• DIRECTIONS: One number alone answers this: the count of lines below in which the word "pink" is found.

*** Opening of MATERIALS PROVIDED ***

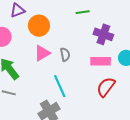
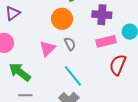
orange circle: (39, 26) -> (62, 19), moved

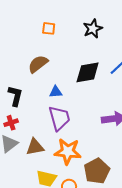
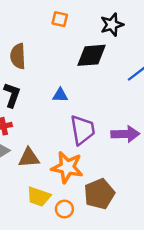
brown semicircle: (38, 64) -> (18, 56), moved, turned -60
black diamond: (88, 72) -> (92, 55), moved
purple trapezoid: (59, 118) -> (83, 130), moved

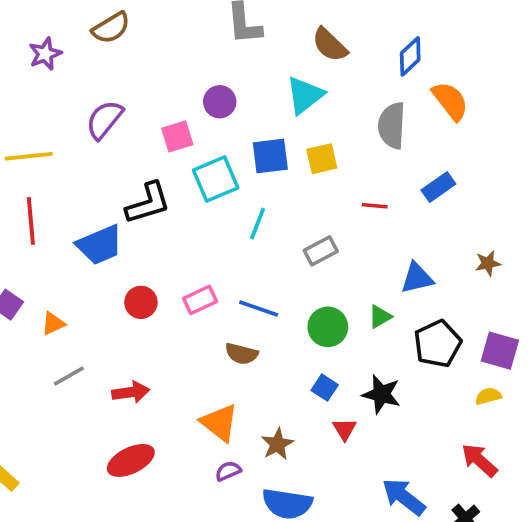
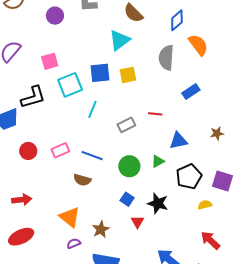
purple circle: (220, 102) -> (55, 16), moved
red line: (375, 206) -> (155, 114), moved
yellow semicircle: (488, 396) -> (205, 205), moved

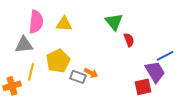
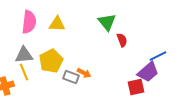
gray triangle: (24, 45) -> (24, 55), moved
yellow line: (31, 72) -> (24, 72), turned -36
purple trapezoid: (155, 72) -> (148, 72), turned 80

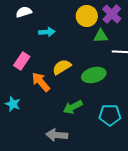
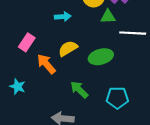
cyan arrow: (47, 32) -> (63, 17), moved
green arrow: (73, 107) -> (79, 90), turned 72

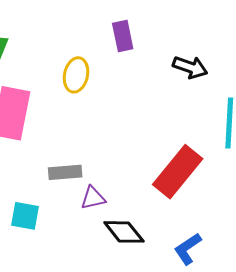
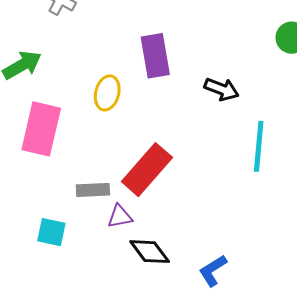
purple rectangle: (123, 36) -> (155, 56), size x1.4
red rectangle: (178, 172) -> (147, 170), moved

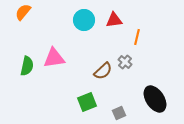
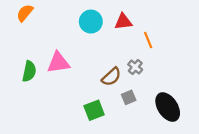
orange line: (137, 37) -> (148, 40), turned -35
gray square: (119, 113) -> (129, 97), moved

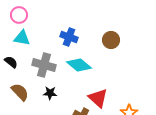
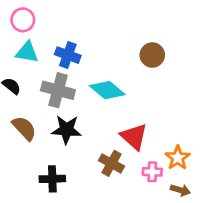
blue cross: (69, 37) -> (68, 55), moved
black star: (50, 93) -> (66, 130), size x1.5

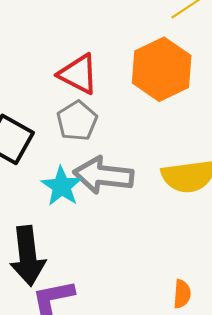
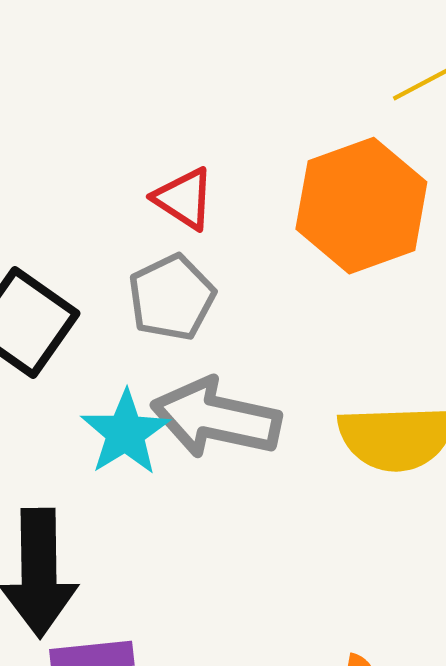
red triangle: (78, 74) -> (184, 199), size x0.7

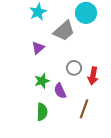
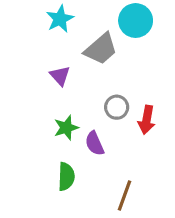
purple triangle: (38, 48) -> (60, 76), turned -32
brown line: (84, 109) -> (125, 195), moved

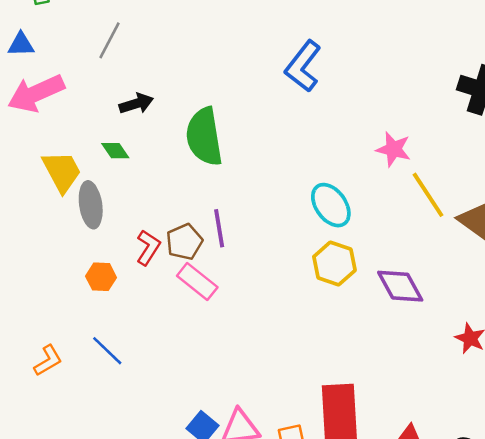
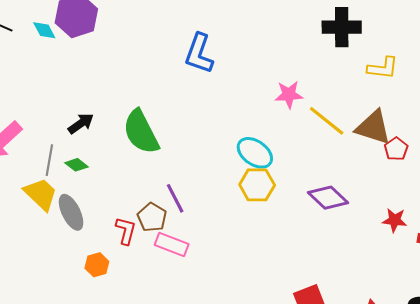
gray line: (110, 40) -> (49, 160), moved
yellow hexagon: (334, 263) -> (257, 185), moved

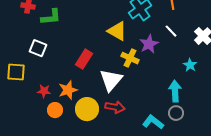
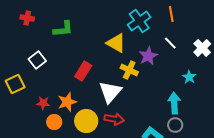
green L-shape: (51, 17) -> (63, 29), moved
white square: (38, 48) -> (37, 60), turned 30
yellow square: (16, 72) -> (15, 84), turned -30

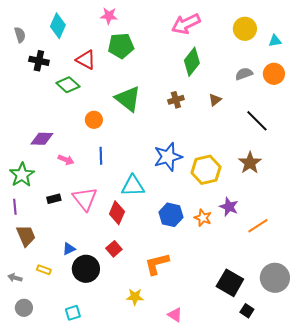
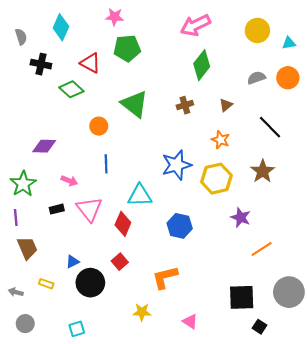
pink arrow: (66, 160) -> (69, 181), moved
orange star: (203, 218) -> (221, 140), moved
orange line: (258, 226) -> (262, 249), moved
black square: (230, 283) -> (242, 297), turned -32
pink triangle: (175, 315) -> (190, 321), moved

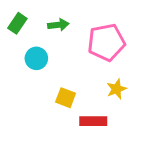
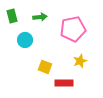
green rectangle: (17, 23) -> (12, 16), turned -48

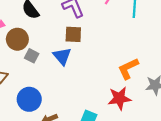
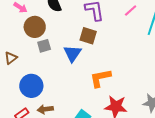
gray square: (32, 56) -> (44, 46), turned 32
orange L-shape: (128, 69) -> (100, 78), moved

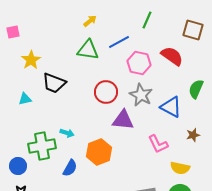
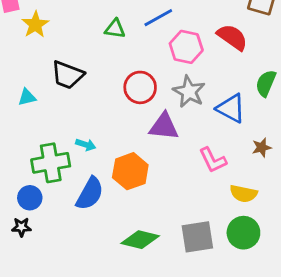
green triangle: (88, 50) -> (115, 29), size x0.7
yellow star: (31, 60) -> (35, 25), moved
blue circle: (18, 166) -> (30, 198), moved
blue semicircle: (70, 168) -> (90, 194), size x1.4

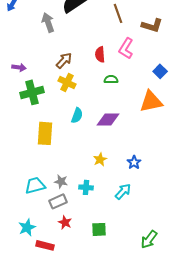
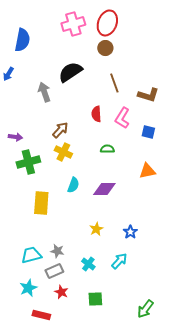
red semicircle: (100, 54) -> (96, 114), moved
blue square: (160, 71) -> (148, 132), moved, turned -32
orange triangle: (151, 101) -> (147, 171), size x0.7
cyan cross: (86, 187) -> (88, 264), moved, turned 32
cyan star: (27, 227) -> (28, 288), moved

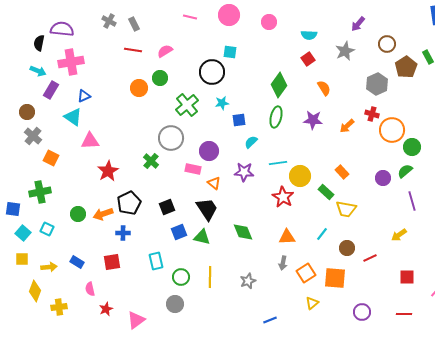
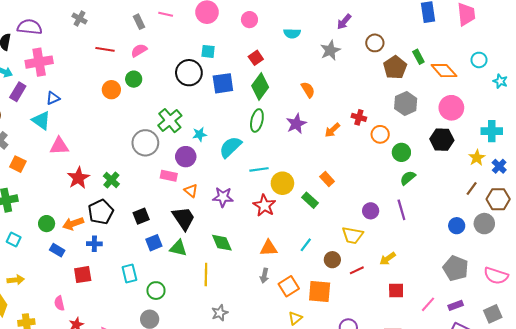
gray rectangle: (134, 24) -> (139, 22), moved
red square: (308, 59) -> (256, 58), moved
gray hexagon: (377, 84) -> (406, 104), moved
cyan star: (222, 103) -> (200, 134), moved
green cross: (187, 105) -> (170, 121), moved
blue square: (239, 120) -> (223, 83), moved, size x1.5
purple star: (313, 120) -> (296, 124), turned -30
orange circle: (392, 130) -> (380, 134), size x0.7
cyan semicircle: (251, 142) -> (230, 147), size x1.6
green cross: (151, 161) -> (111, 180), moved
green semicircle: (405, 171) -> (408, 178), moved
purple star: (244, 172) -> (223, 197), moved
purple circle: (383, 178) -> (371, 211), moved
yellow trapezoid: (346, 209) -> (353, 235), moved
yellow arrow: (399, 235) -> (388, 259), moved
blue rectangle: (77, 262) -> (57, 250), moved
yellow line: (210, 277) -> (206, 275), moved
gray star: (248, 281) -> (220, 313), moved

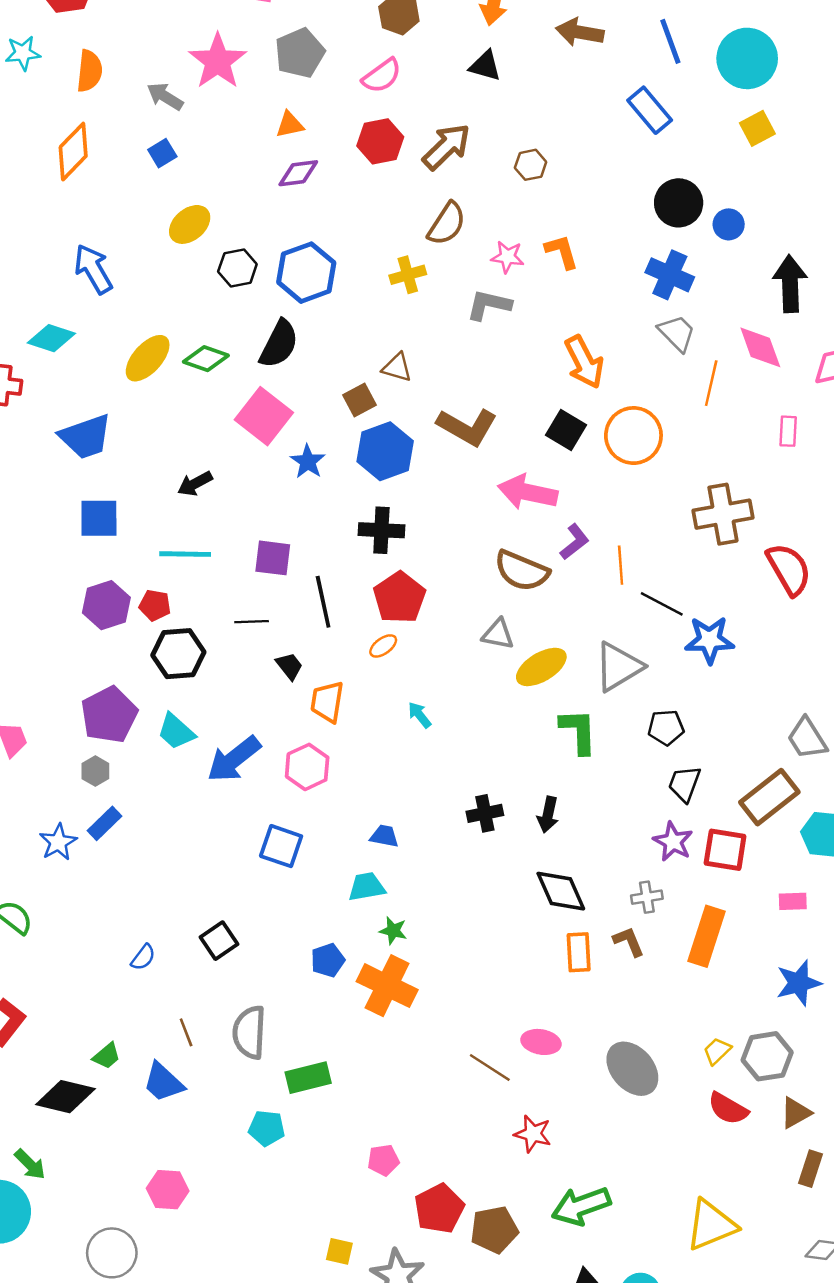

*** Close of MATERIALS PROVIDED ***

• SOLUTION TO THIS TASK: 2